PROBLEM DESCRIPTION: Every line in the records below between the one holding "284 298 319>" and the one holding "496 688 551>", inclusive, is to be set down exactly; all other lines are to be left out.
+ + + +
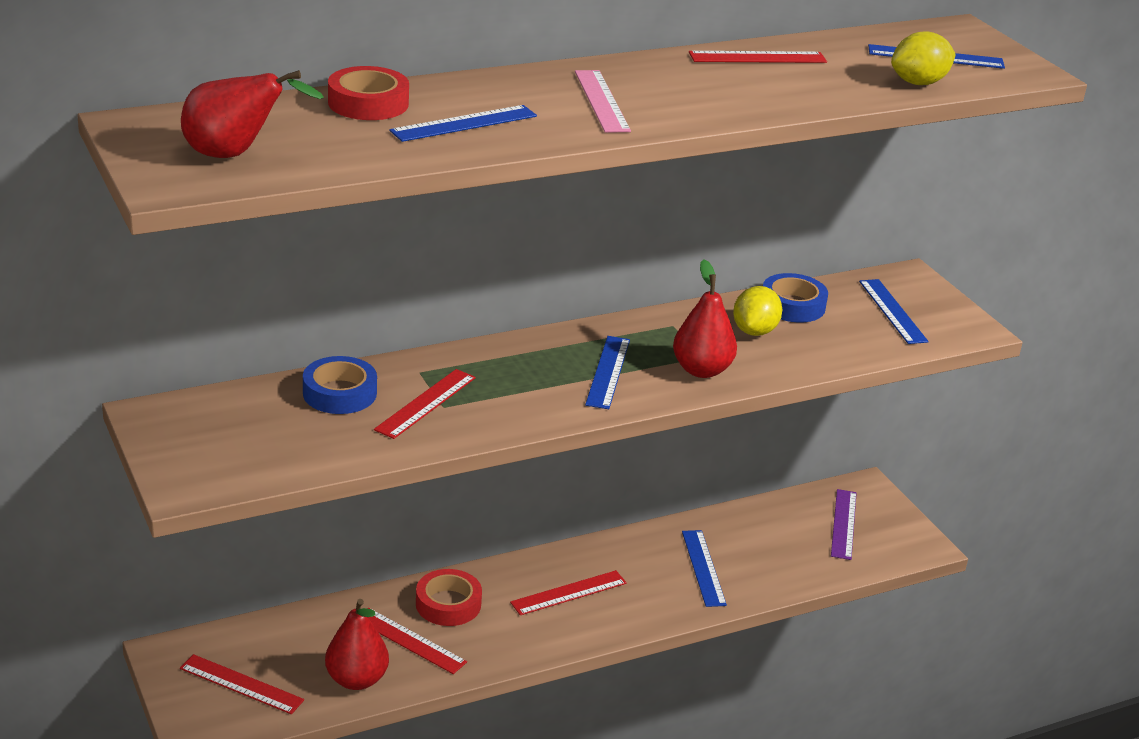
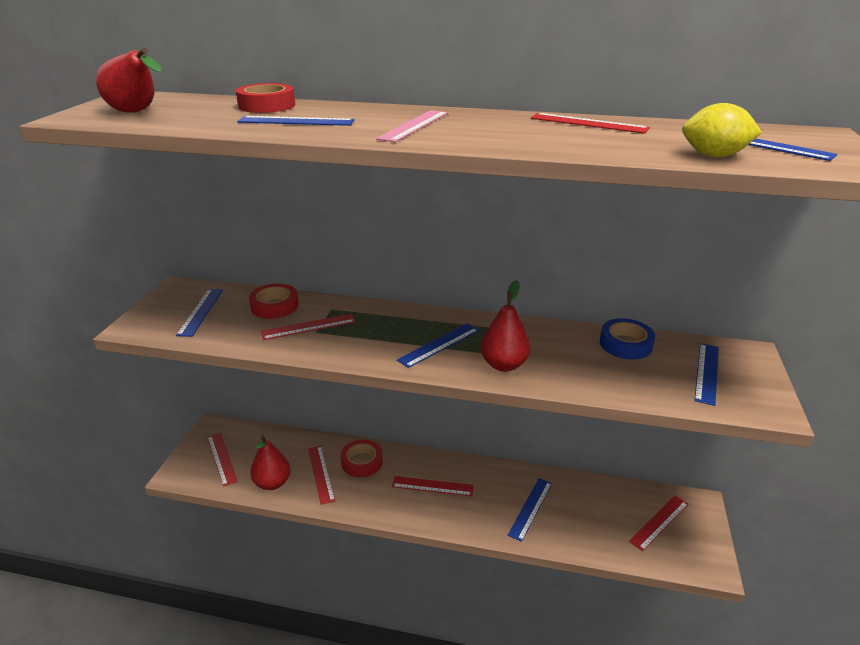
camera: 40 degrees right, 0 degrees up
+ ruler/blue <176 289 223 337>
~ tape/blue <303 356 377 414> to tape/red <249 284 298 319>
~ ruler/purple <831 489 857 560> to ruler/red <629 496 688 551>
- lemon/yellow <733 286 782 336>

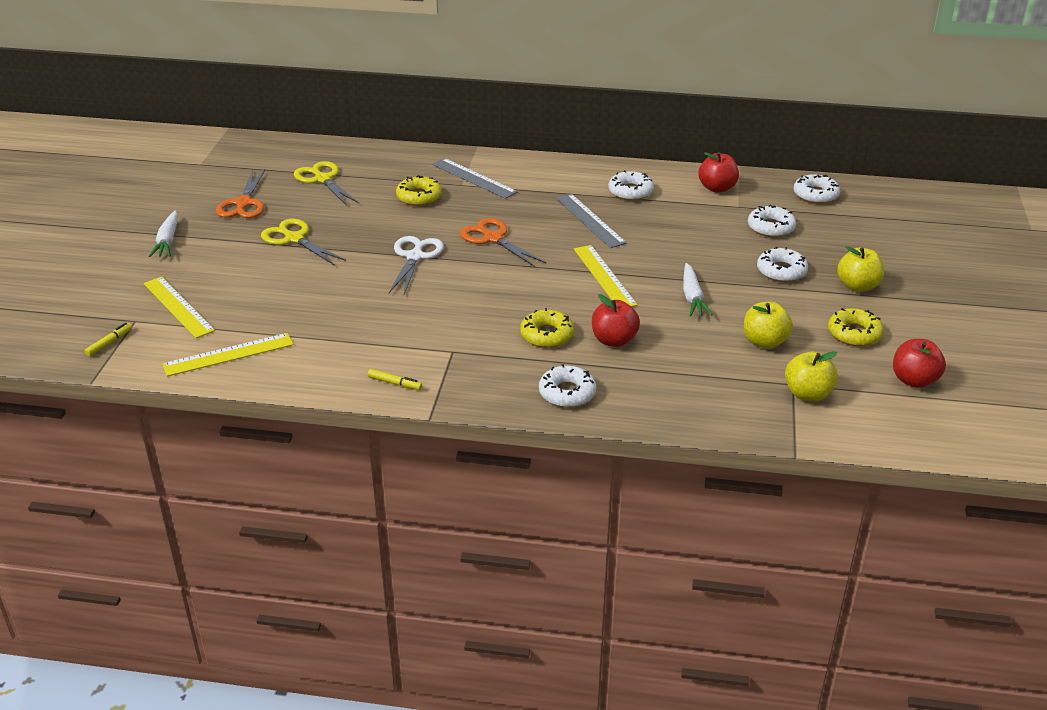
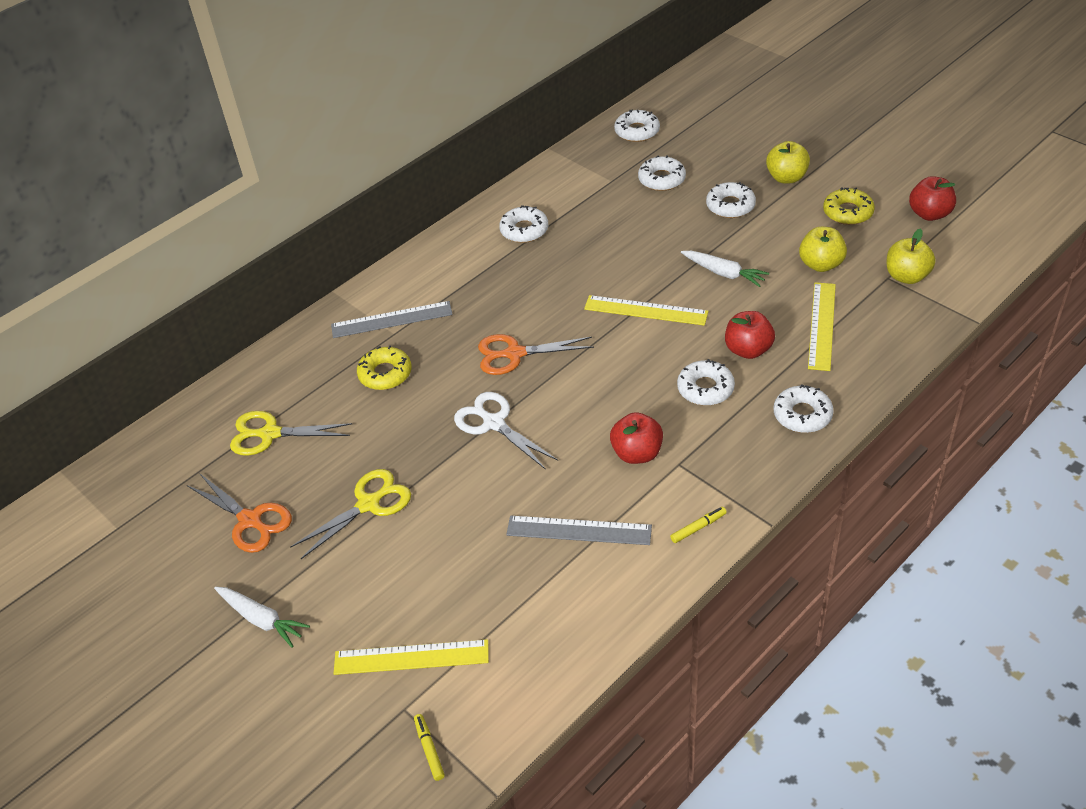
camera: 50 degrees left, 10 degrees up
~ scissors/yellow <261 219 346 266> = <290 469 411 559> 150 degrees clockwise
~ ruler/grey <556 194 627 248> to <506 516 652 545>
~ apple/red <698 152 739 193> to <610 412 663 464>
~ donut/yellow <520 308 574 348> to donut/white <677 359 735 406>
~ ruler/yellow <163 333 293 377> to <808 282 836 371>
+ + + +
ANSWER BELOW:
~ tape/blue <303 356 377 414> to tape/red <249 284 298 319>
~ ruler/purple <831 489 857 560> to ruler/red <629 496 688 551>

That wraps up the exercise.